* **Collected material**
"""

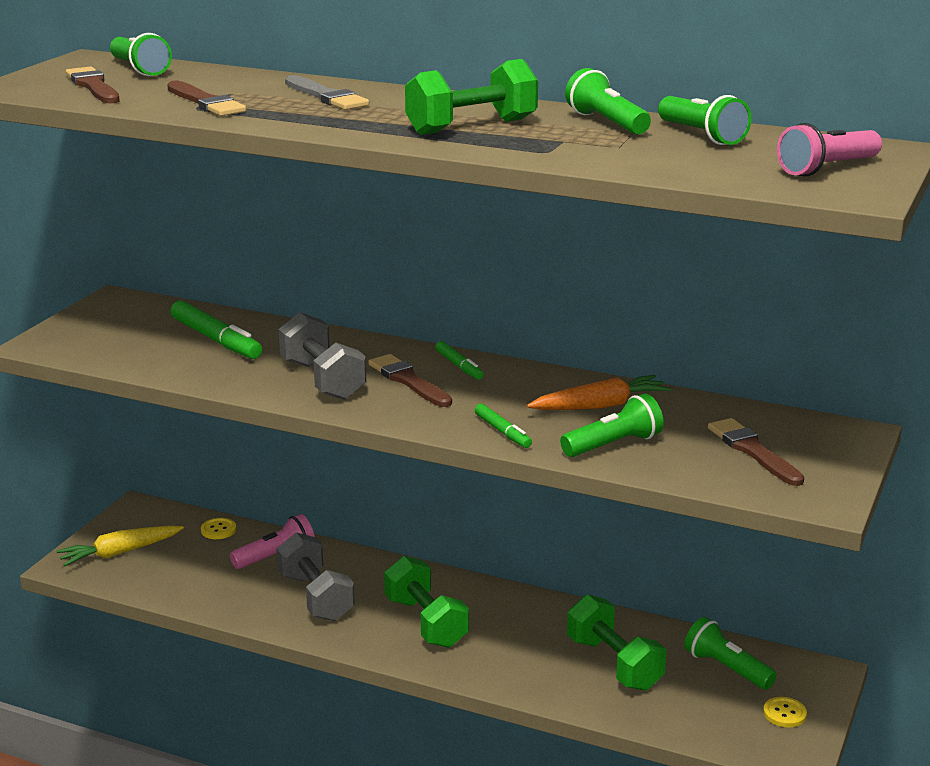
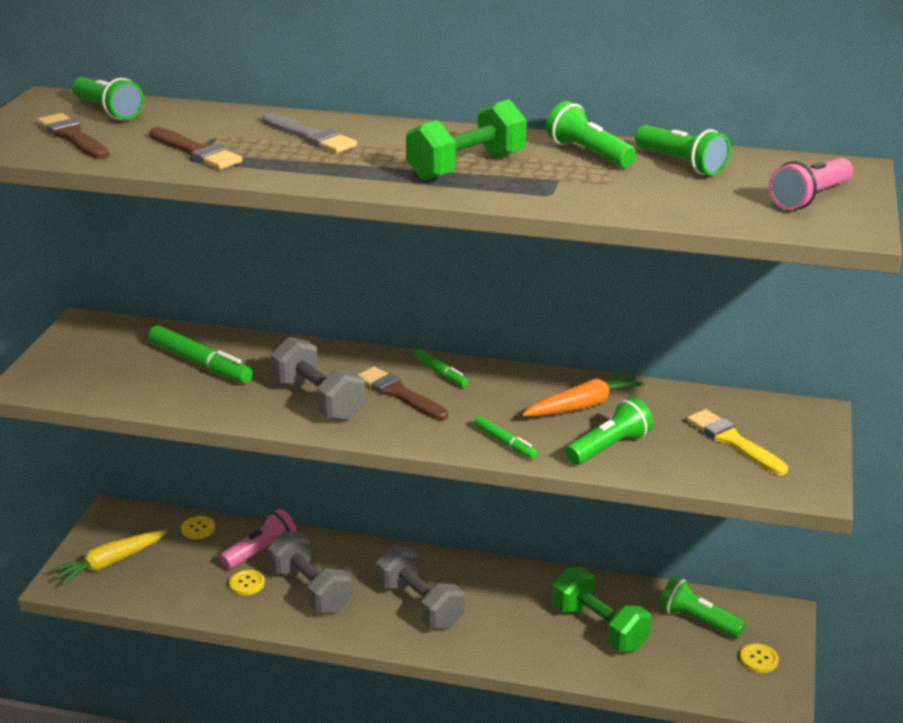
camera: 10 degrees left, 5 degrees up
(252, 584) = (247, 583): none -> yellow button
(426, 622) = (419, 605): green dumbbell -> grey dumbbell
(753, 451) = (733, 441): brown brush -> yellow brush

"""

Give back the full listing exactly, with pictures dropped.

camera: 10 degrees left, 5 degrees up
(252, 584) = (247, 583): none -> yellow button
(426, 622) = (419, 605): green dumbbell -> grey dumbbell
(753, 451) = (733, 441): brown brush -> yellow brush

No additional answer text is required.